The records Start Marker

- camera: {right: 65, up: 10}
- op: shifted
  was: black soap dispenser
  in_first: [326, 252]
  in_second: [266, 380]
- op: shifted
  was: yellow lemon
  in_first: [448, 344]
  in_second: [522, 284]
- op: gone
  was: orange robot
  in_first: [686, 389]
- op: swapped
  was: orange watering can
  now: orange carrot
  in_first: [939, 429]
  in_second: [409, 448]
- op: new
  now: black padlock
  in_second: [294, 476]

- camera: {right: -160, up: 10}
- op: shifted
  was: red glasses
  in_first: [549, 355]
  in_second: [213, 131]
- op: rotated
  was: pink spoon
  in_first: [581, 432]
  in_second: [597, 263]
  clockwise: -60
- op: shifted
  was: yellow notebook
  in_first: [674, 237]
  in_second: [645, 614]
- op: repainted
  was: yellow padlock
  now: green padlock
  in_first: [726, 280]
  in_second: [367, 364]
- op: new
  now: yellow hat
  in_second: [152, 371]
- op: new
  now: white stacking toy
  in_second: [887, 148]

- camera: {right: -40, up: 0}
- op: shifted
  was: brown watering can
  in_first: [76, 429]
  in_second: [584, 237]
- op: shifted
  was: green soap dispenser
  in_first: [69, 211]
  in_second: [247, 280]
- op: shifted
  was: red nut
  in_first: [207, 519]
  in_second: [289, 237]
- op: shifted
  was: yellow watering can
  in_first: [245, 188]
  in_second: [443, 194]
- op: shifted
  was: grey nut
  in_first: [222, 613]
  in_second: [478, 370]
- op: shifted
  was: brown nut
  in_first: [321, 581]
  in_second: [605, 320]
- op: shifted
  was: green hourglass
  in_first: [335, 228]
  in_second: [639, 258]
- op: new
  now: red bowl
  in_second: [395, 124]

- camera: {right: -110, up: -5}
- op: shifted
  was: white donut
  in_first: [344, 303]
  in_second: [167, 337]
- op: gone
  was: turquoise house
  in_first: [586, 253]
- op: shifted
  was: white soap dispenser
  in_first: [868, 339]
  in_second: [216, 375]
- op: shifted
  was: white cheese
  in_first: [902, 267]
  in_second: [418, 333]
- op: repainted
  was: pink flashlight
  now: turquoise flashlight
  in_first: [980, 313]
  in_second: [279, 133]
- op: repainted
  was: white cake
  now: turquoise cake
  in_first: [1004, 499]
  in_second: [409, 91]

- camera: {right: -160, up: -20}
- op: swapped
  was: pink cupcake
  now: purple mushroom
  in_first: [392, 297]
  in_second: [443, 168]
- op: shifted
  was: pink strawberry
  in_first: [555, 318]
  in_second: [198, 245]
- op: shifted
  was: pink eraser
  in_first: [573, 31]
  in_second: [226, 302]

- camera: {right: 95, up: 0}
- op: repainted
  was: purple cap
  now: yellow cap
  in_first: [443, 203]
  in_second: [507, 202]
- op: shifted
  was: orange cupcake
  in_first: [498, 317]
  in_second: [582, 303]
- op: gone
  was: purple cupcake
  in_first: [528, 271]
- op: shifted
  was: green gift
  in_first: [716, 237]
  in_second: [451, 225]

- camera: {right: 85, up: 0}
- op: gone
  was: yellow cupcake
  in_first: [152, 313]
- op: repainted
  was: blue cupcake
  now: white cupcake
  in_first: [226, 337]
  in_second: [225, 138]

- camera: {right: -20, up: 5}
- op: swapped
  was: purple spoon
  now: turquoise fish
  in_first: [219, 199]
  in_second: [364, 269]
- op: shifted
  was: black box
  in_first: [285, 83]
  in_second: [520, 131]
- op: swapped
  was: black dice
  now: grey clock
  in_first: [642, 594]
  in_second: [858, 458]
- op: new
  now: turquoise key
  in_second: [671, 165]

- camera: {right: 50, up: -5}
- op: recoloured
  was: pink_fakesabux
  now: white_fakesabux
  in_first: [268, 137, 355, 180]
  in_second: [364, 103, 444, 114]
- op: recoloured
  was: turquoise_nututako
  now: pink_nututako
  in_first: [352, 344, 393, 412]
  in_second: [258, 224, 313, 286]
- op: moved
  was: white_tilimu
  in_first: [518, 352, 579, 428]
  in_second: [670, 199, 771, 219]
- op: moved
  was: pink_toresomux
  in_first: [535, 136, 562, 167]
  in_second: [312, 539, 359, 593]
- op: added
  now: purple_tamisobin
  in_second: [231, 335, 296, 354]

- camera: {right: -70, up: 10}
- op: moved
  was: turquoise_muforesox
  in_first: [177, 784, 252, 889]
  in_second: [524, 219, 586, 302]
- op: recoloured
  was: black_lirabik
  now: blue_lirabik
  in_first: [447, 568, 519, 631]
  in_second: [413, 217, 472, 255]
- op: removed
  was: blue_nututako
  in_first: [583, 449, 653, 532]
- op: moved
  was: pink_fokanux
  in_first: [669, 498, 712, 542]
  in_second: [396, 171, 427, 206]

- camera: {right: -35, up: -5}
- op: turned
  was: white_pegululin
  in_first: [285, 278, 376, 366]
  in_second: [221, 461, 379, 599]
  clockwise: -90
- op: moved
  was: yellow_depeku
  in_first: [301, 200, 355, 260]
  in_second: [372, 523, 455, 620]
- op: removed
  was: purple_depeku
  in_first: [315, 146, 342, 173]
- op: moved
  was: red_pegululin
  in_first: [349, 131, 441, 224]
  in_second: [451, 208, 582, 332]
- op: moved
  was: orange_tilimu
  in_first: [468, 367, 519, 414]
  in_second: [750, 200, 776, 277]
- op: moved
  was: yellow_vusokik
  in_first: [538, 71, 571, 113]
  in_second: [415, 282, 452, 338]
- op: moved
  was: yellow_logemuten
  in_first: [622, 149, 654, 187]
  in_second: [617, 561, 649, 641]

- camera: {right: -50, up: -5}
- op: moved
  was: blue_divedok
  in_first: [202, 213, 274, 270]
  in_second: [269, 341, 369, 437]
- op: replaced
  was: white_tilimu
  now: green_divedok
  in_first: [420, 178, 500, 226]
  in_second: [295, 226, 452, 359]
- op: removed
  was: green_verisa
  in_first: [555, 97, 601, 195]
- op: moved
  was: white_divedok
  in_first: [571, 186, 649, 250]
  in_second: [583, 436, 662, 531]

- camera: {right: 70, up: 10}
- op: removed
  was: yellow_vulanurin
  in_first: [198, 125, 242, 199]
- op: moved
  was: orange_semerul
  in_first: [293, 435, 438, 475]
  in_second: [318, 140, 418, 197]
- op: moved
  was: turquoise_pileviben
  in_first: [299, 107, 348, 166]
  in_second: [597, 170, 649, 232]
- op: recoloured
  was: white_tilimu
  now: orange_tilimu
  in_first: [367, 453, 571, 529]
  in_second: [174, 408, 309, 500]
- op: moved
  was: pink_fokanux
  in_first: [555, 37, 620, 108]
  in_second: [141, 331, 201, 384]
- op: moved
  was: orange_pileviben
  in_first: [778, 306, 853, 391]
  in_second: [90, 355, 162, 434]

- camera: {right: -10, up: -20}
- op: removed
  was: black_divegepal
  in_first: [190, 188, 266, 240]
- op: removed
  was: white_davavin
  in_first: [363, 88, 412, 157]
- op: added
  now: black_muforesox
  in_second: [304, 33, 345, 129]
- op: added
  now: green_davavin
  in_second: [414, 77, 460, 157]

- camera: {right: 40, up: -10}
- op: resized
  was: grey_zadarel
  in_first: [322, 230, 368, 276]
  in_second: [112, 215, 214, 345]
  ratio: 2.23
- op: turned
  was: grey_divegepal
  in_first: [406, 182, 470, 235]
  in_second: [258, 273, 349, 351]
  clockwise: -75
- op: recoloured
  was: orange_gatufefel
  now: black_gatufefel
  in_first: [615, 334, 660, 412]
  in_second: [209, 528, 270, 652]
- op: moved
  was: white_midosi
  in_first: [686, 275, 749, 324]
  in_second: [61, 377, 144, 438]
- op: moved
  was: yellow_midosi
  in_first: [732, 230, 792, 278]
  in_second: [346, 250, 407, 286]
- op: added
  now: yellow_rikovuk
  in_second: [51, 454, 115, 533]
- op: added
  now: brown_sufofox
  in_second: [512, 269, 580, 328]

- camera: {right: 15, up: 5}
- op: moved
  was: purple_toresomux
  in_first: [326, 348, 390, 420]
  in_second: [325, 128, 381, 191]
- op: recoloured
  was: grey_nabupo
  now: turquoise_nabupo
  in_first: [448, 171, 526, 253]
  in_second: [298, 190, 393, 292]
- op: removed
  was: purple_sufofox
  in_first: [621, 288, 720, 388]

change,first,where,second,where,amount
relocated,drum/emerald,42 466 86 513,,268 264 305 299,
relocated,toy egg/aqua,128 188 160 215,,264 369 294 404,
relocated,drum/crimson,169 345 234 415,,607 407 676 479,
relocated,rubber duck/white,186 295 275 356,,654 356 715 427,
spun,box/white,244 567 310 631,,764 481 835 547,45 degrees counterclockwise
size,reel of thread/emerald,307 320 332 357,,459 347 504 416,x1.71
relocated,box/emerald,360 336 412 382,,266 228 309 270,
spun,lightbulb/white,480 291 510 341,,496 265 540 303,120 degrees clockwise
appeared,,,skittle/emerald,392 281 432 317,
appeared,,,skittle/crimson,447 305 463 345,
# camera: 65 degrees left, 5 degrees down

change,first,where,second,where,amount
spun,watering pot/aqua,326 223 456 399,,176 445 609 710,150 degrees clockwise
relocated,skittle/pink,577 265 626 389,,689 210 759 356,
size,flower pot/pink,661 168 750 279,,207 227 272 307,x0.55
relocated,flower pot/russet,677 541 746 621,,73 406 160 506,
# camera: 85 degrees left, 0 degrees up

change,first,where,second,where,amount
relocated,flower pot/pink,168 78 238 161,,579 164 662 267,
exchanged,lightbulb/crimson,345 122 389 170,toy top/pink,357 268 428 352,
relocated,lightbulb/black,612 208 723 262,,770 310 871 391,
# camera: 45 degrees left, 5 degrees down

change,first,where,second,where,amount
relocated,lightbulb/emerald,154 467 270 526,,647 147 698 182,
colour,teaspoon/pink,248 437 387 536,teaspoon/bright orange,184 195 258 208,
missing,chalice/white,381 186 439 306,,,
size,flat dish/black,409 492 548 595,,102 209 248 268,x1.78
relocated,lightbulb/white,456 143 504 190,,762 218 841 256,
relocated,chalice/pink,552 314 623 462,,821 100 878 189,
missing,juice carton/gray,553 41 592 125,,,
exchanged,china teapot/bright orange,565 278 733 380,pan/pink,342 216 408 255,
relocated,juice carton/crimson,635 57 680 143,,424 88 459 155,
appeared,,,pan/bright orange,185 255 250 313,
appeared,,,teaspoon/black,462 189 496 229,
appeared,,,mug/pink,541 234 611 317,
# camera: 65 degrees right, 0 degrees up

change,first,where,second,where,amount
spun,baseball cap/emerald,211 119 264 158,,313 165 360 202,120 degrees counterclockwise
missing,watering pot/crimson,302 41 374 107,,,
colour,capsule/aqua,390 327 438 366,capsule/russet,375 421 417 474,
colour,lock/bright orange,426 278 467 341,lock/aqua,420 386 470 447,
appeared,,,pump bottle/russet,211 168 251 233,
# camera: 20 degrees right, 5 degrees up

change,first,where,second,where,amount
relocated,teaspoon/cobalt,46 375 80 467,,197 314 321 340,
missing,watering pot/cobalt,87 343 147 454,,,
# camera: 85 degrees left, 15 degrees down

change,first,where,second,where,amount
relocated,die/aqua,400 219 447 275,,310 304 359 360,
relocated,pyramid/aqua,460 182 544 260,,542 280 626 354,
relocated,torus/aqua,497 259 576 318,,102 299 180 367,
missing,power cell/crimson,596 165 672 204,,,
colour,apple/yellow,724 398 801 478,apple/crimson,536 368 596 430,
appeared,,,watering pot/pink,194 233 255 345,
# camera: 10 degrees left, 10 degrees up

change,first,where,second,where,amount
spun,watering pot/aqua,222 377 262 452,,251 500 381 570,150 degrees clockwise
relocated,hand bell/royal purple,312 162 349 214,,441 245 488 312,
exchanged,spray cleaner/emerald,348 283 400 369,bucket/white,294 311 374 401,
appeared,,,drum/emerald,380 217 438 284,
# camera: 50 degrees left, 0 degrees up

The records End Marker

Starting with the first line above and ending with the line that holds "was: orange watering can", restate each line word for word and add nothing else.

- camera: {right: 65, up: 10}
- op: shifted
  was: black soap dispenser
  in_first: [326, 252]
  in_second: [266, 380]
- op: shifted
  was: yellow lemon
  in_first: [448, 344]
  in_second: [522, 284]
- op: gone
  was: orange robot
  in_first: [686, 389]
- op: swapped
  was: orange watering can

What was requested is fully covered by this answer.